== Segment start ==

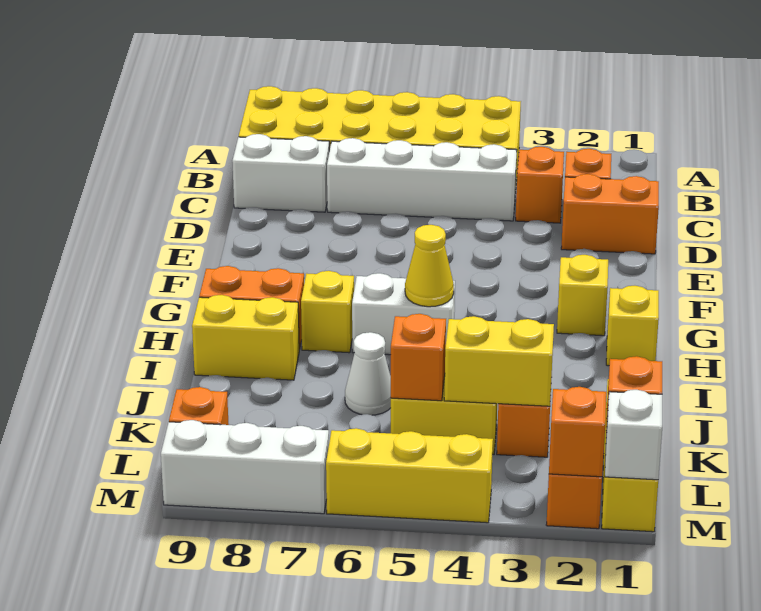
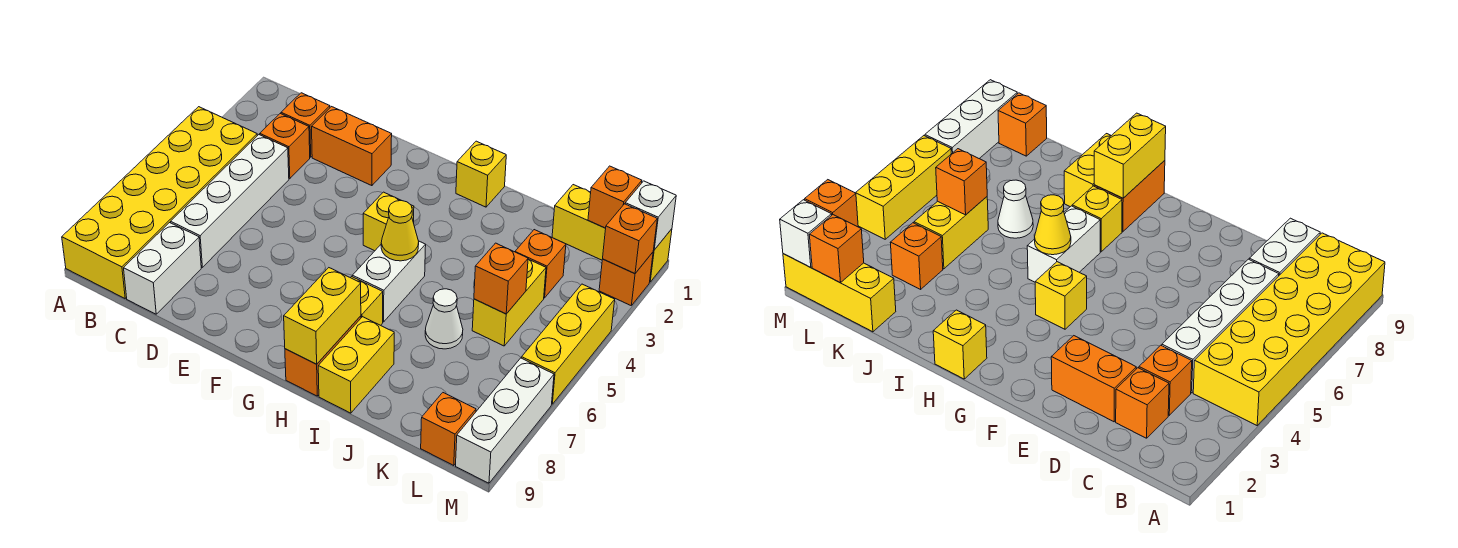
orange brick D1:D2 level 1 -> orange brick D2:E2 level 1
yellow brick G2 level 1 -> yellow brick G4 level 1
yellow brick K3:K4 level 2 -> yellow brick H8:H9 level 2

== Segment end ==

(Task directions) All of the data above needs to be given again exactly. Leave out each image.

(Response area)
orange brick D1:D2 level 1 -> orange brick D2:E2 level 1
yellow brick G2 level 1 -> yellow brick G4 level 1
yellow brick K3:K4 level 2 -> yellow brick H8:H9 level 2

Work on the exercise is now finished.